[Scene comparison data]
====
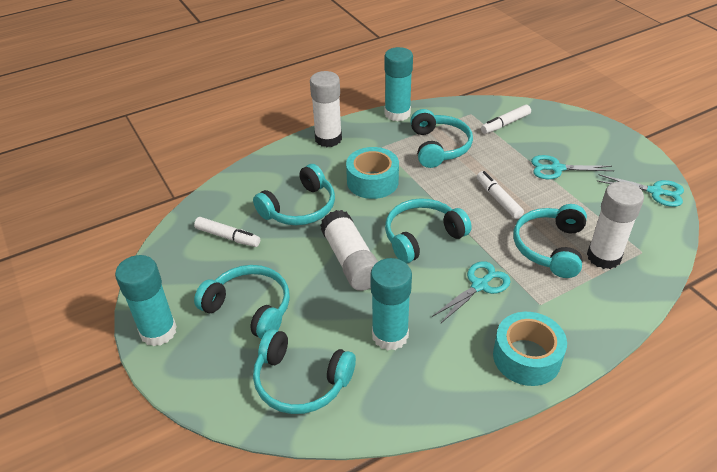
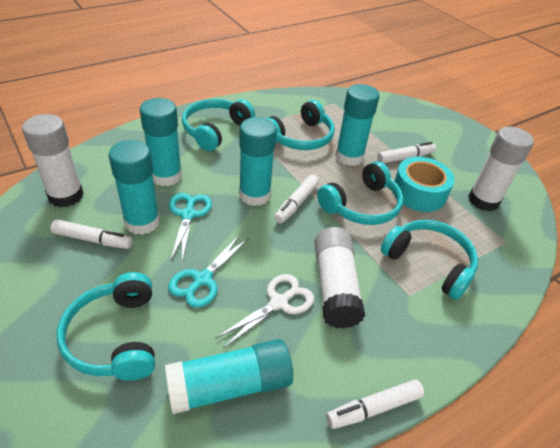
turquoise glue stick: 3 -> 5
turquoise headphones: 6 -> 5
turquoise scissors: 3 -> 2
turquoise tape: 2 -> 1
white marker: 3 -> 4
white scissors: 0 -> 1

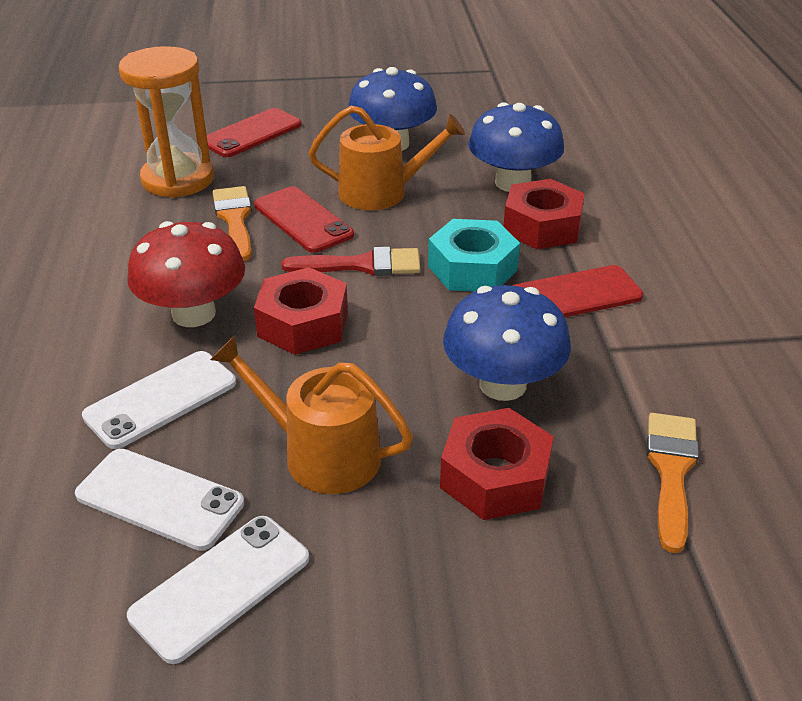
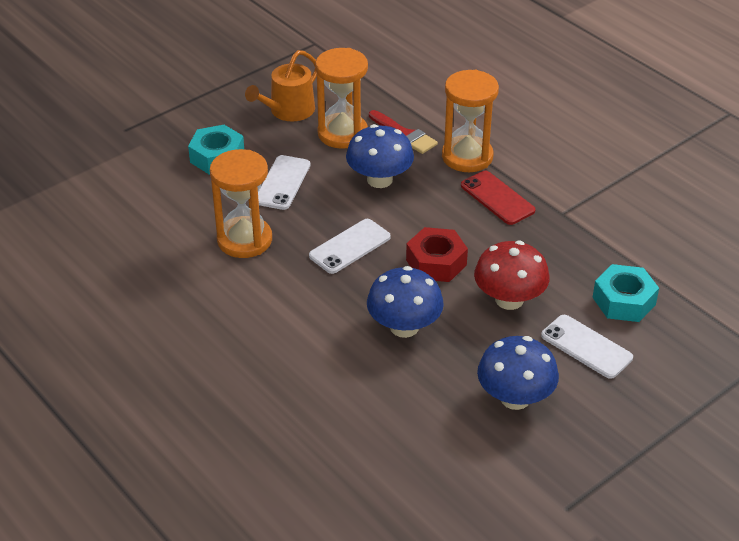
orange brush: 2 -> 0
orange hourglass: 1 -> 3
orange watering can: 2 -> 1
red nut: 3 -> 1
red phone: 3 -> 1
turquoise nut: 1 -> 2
====
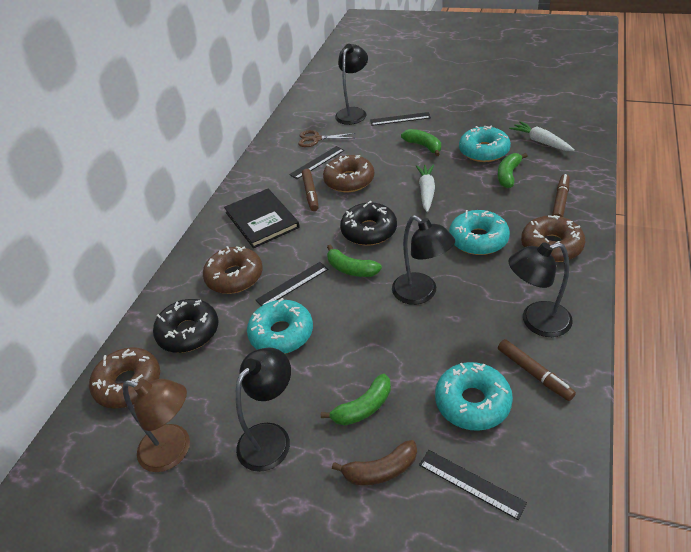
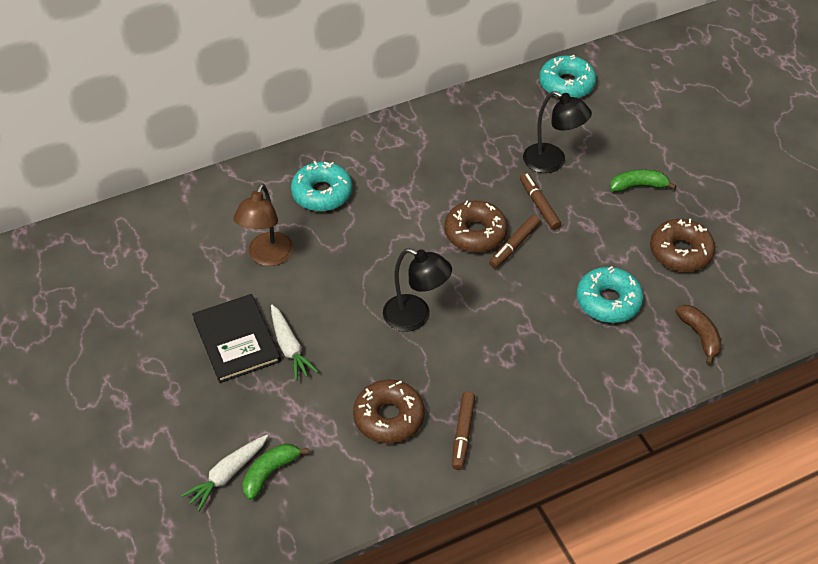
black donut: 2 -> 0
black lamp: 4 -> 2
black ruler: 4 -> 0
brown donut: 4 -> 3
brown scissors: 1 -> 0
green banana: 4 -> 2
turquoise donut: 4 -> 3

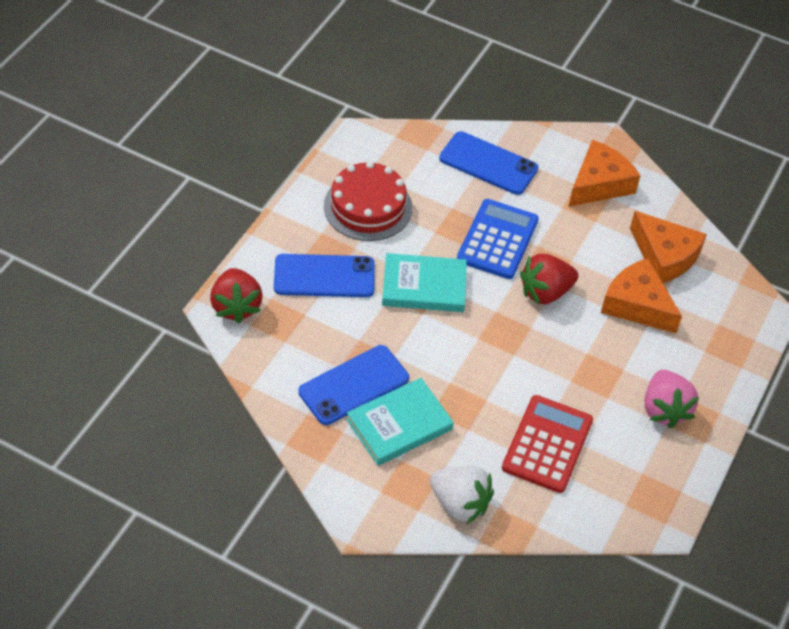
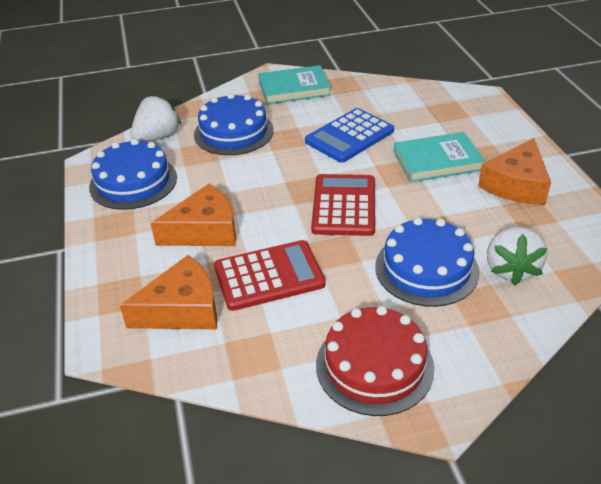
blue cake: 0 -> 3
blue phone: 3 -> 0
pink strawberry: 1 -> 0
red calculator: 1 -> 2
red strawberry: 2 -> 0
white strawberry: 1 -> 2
====
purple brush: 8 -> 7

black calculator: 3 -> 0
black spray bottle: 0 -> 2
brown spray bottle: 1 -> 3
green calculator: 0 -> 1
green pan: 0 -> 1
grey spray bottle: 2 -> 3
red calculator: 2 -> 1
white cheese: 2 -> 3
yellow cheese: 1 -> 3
====
## [EXERCISE INSTRUCTIONS]
Output only the lines above from the line that holds "turquoise glue stick: 3 -> 5" through the line that holds "turquoise nut: 1 -> 2", both ends included, and exclude pictures.

## [RESPONSE TO THE EXERCISE]
turquoise glue stick: 3 -> 5
turquoise headphones: 6 -> 5
turquoise scissors: 3 -> 2
turquoise tape: 2 -> 1
white marker: 3 -> 4
white scissors: 0 -> 1

orange brush: 2 -> 0
orange hourglass: 1 -> 3
orange watering can: 2 -> 1
red nut: 3 -> 1
red phone: 3 -> 1
turquoise nut: 1 -> 2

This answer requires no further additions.